→ **Description of the task**
Only the text belongs in the answer: every line of the records below, transcribed exactly.
=== Begin Enclosure ===
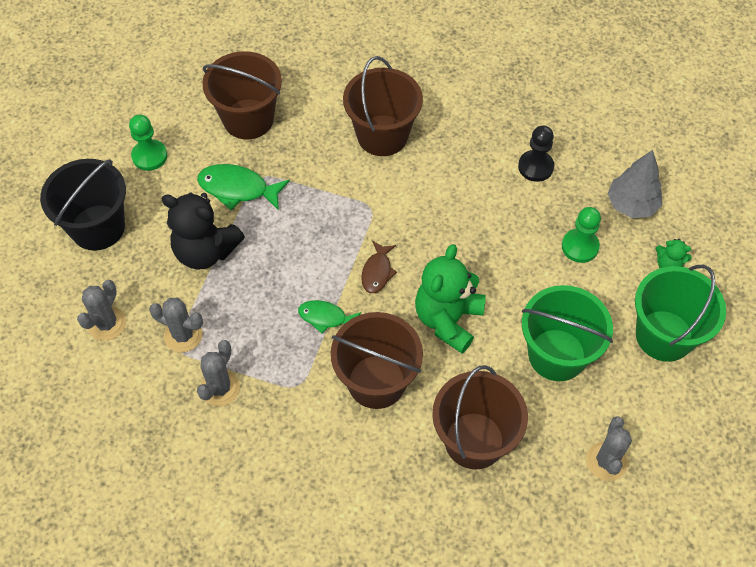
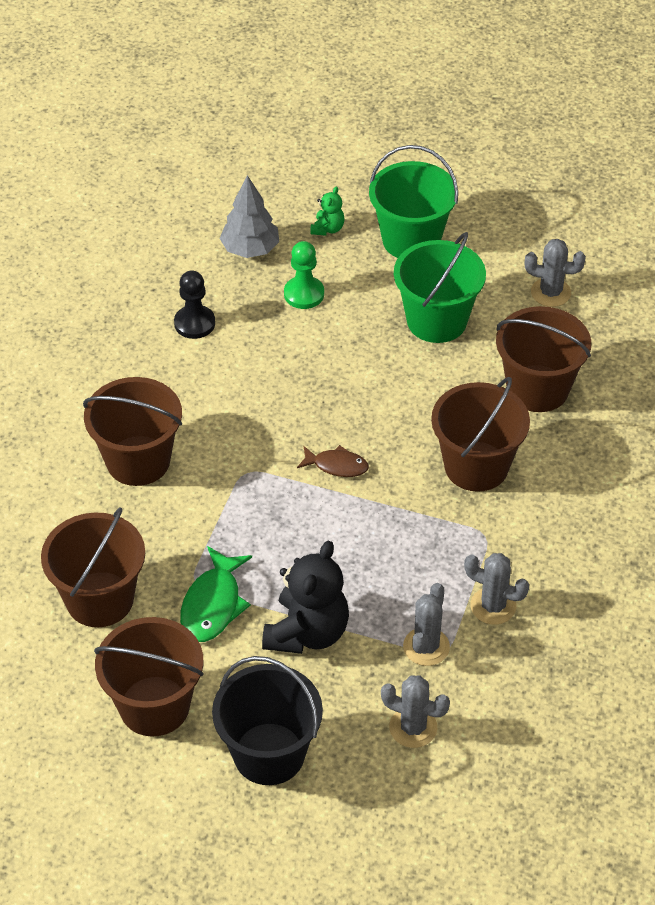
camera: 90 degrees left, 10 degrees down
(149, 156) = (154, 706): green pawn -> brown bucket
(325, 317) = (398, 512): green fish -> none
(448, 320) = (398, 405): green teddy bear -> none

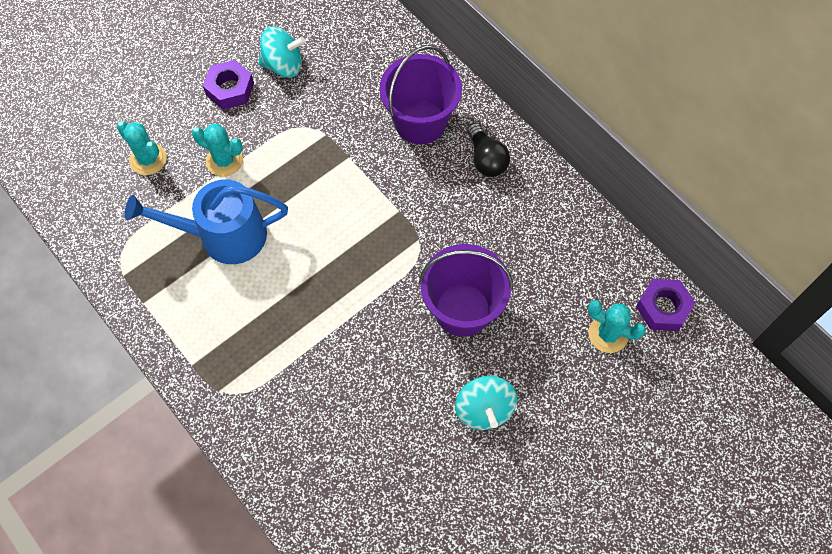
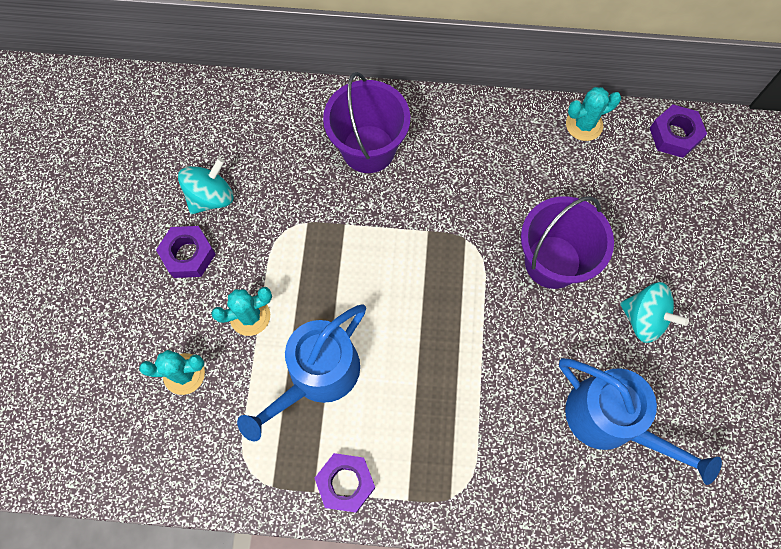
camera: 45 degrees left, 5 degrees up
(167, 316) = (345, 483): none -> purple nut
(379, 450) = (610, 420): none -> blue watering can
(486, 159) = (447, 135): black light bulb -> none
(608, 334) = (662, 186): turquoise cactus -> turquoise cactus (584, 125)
=== End Enclosure ===
→ **Written answer**
camera: 90 degrees left, 10 degrees down
(149, 156) = (154, 706): green pawn -> brown bucket
(325, 317) = (398, 512): green fish -> none
(448, 320) = (398, 405): green teddy bear -> none

camera: 45 degrees left, 5 degrees up
(167, 316) = (345, 483): none -> purple nut
(379, 450) = (610, 420): none -> blue watering can
(486, 159) = (447, 135): black light bulb -> none
(608, 334) = (662, 186): turquoise cactus -> turquoise cactus (584, 125)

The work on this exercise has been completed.